Set down the records exactly as they stand, except for any pictures, which you should omit.
*** Opening GIVEN INFORMATION ***
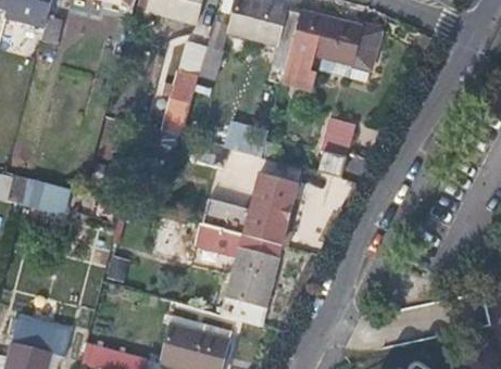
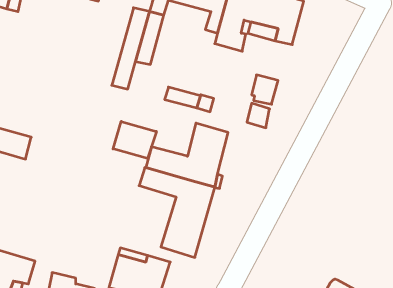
building: none -> [113,121,156,159]

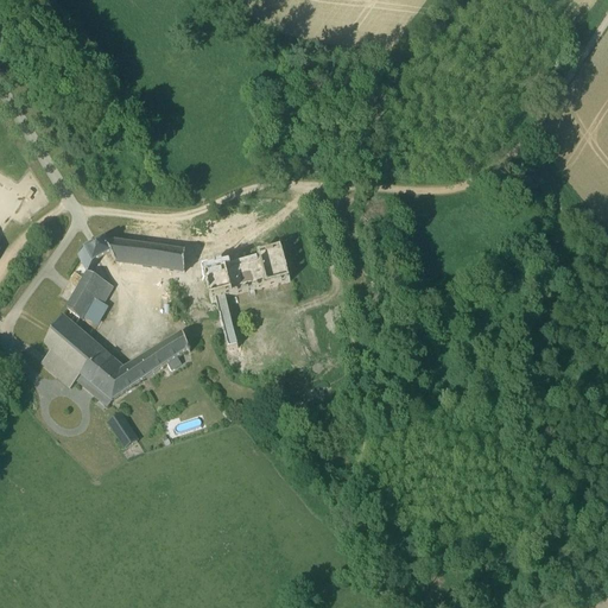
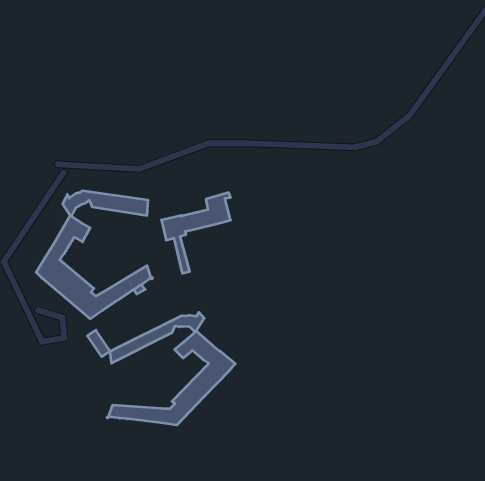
building: [42,348,82,386] -> none
building: none -> [107,312,235,425]

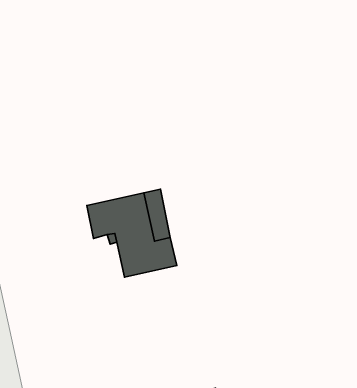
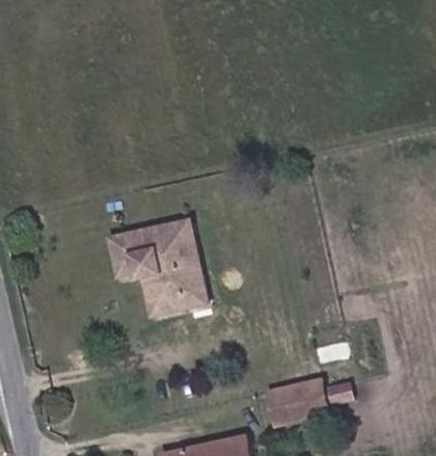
building: none -> [269,378,330,425]

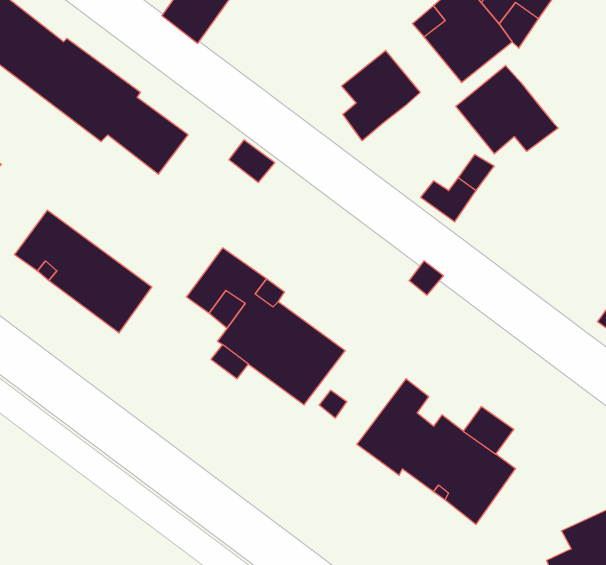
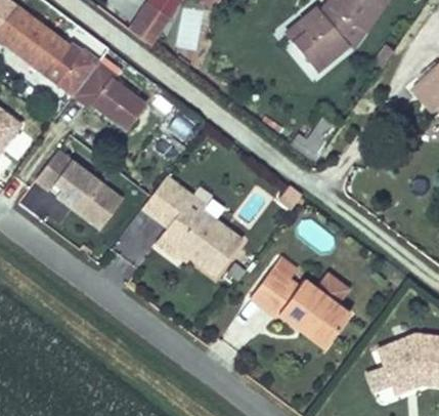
building: [342,50,420,141] -> none
building: [456,65,558,154] -> none

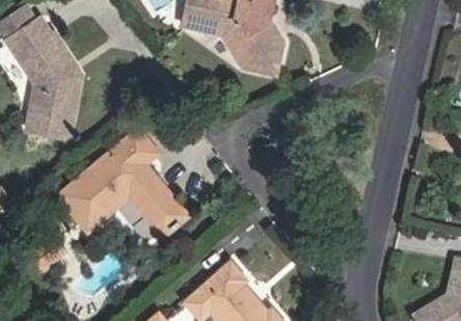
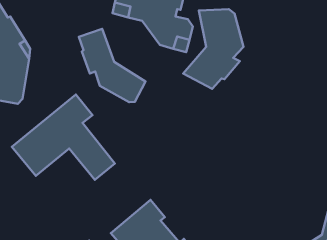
building: none -> [183,9,244,89]
building: none -> [79,29,145,102]

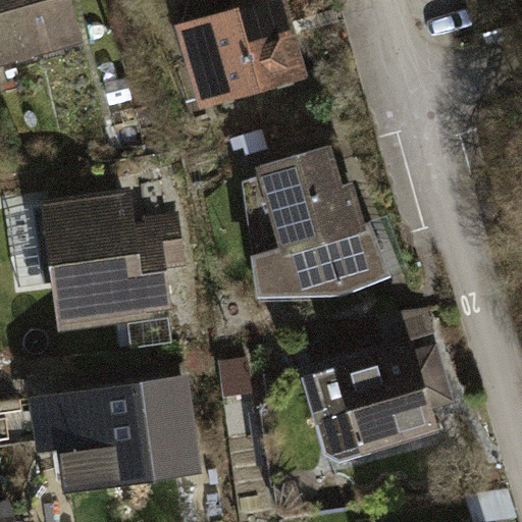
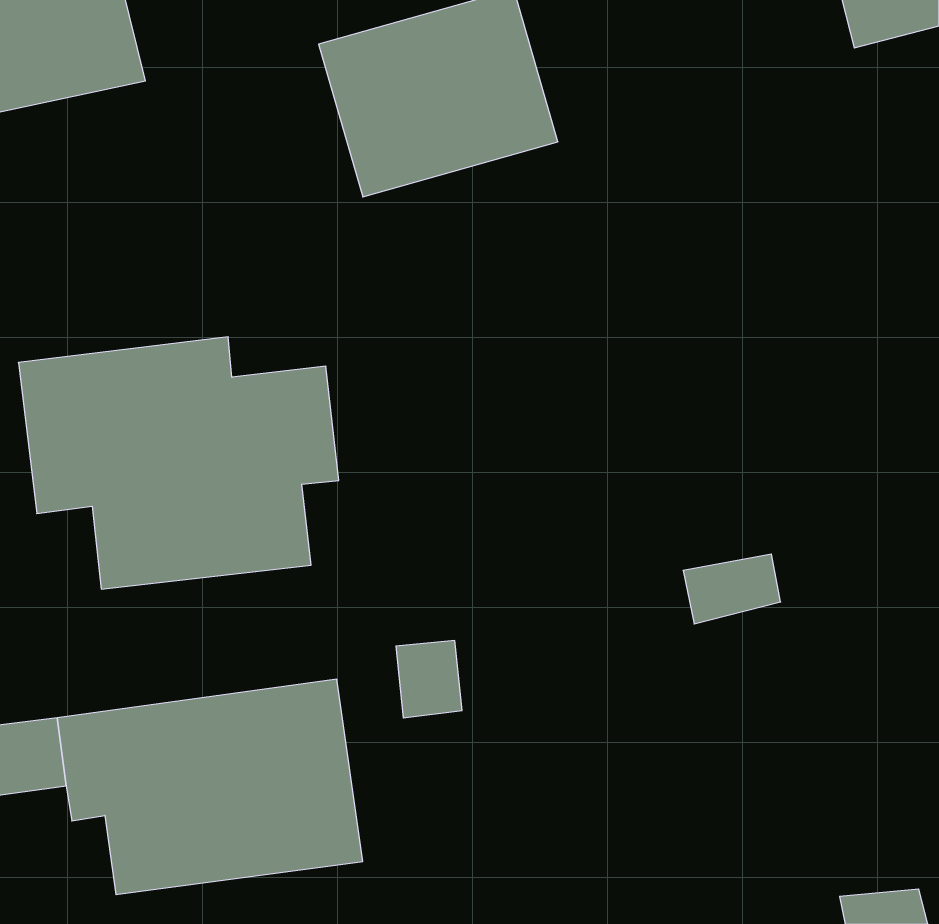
building: [241,143,389,301] -> none
building: [302,342,452,464] -> none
*** Closing GIVEN INFORMATION ***
*EXPECTED ANSWER*
building: none -> [113,121,156,159]

building: [42,348,82,386] -> none
building: none -> [107,312,235,425]

building: none -> [269,378,330,425]

building: [342,50,420,141] -> none
building: [456,65,558,154] -> none

building: none -> [183,9,244,89]
building: none -> [79,29,145,102]

building: [241,143,389,301] -> none
building: [302,342,452,464] -> none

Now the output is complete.